Assignment:
What is needed is an exact copy of the lines from the one containing "none -> green plate H3:H4 level 1" through the last line of the records below, with no pictures.
*** Extracted records Section Begins ***
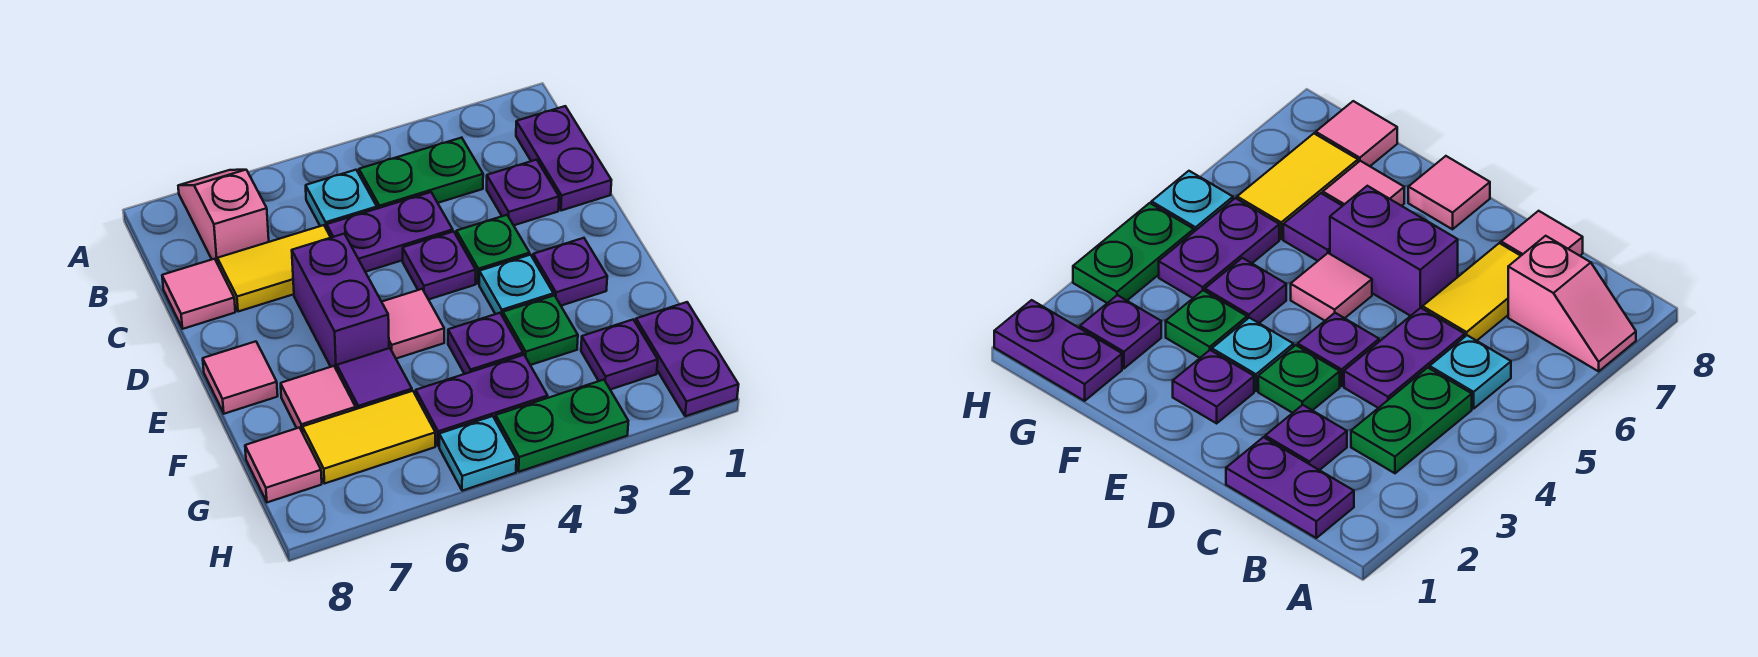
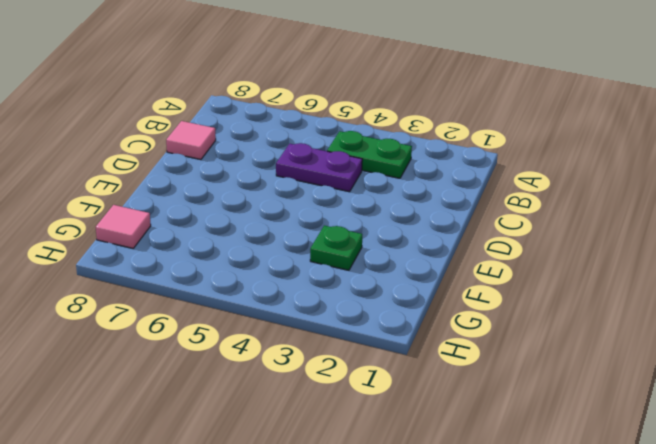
none -> pink slope A7:B7 level 1 top B
none -> purple plate B1:C1 level 1
none -> cyan plate B5 level 1

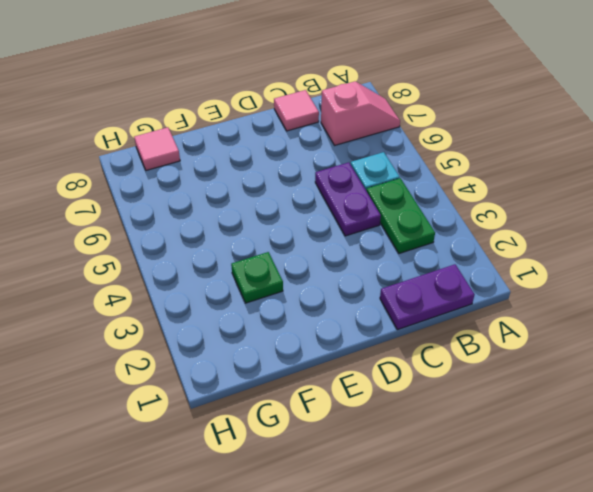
none -> purple plate C2 level 1
none -> yellow tile C6:C7 level 1
none -> green plate D3 level 1

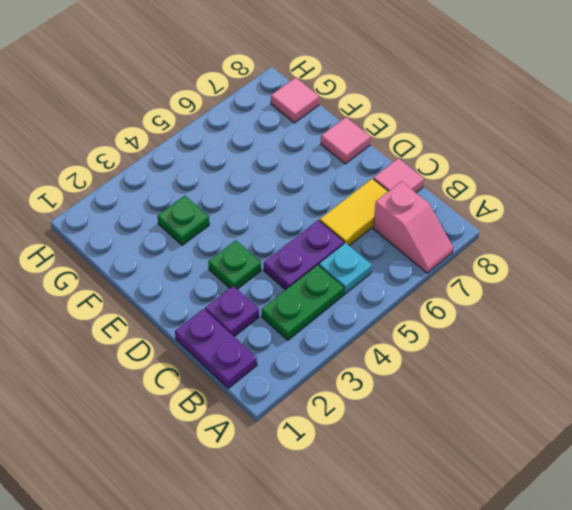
none -> purple plate D4 level 1
none -> purple brick D6:E6 level 1
none -> purple plate E2 level 1

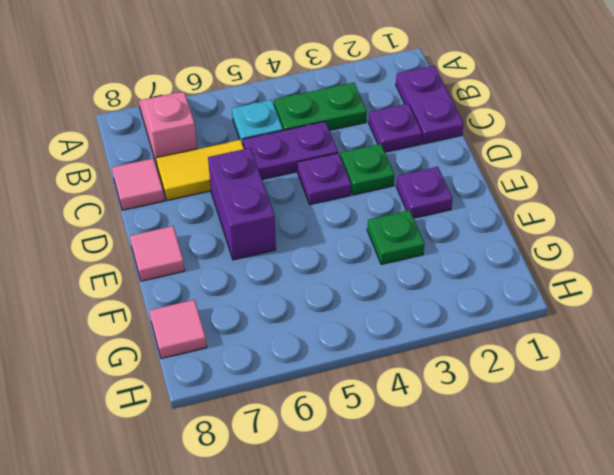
none -> cyan plate E3 level 1
none -> pink tile E5 level 1
none -> purple plate F4 level 1

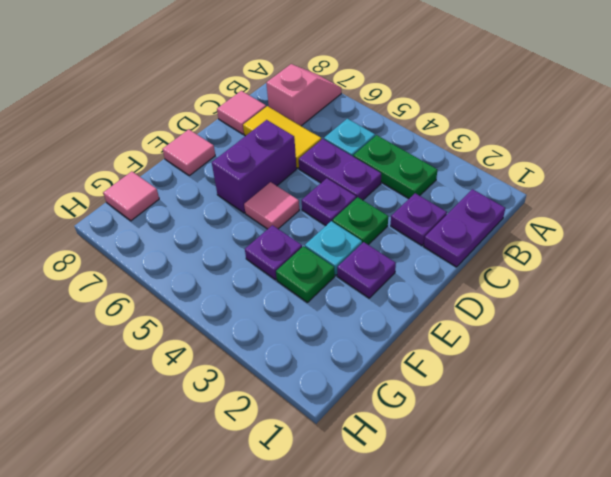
none -> purple tile F6 level 1
none -> pink tile F7 level 1
none -> purple plate G1:H1 level 1

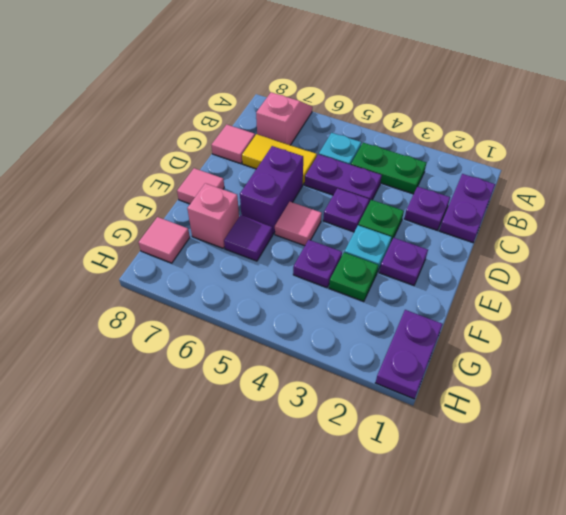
pink brick F7 level 1 -> pink tile F7 level 1
none -> purple plate G2 level 1
none -> purple plate G4:G5 level 1
none -> yellow tile G6:G7 level 1

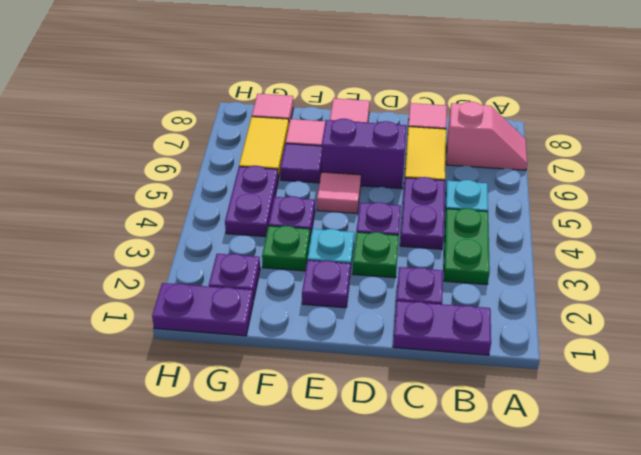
none -> green plate H3:H4 level 1
none -> cyan plate H5 level 1

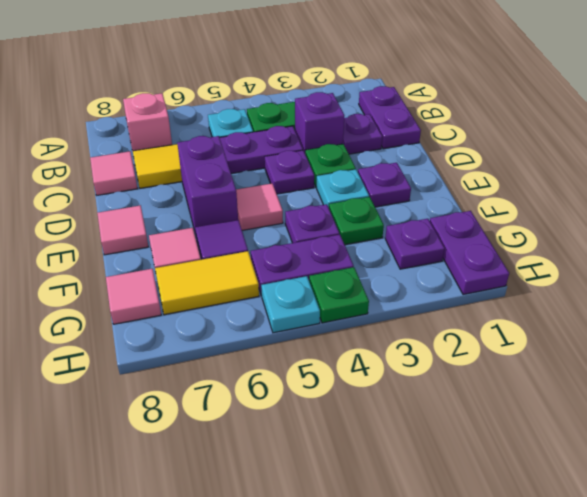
purple brick C3 level 1 -> none
green plate H4 level 1 -> green plate H3:H4 level 1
*** Extracted records Section Ends ***
Answer to this task:
none -> green plate H3:H4 level 1
none -> cyan plate H5 level 1

purple brick C3 level 1 -> none
green plate H4 level 1 -> green plate H3:H4 level 1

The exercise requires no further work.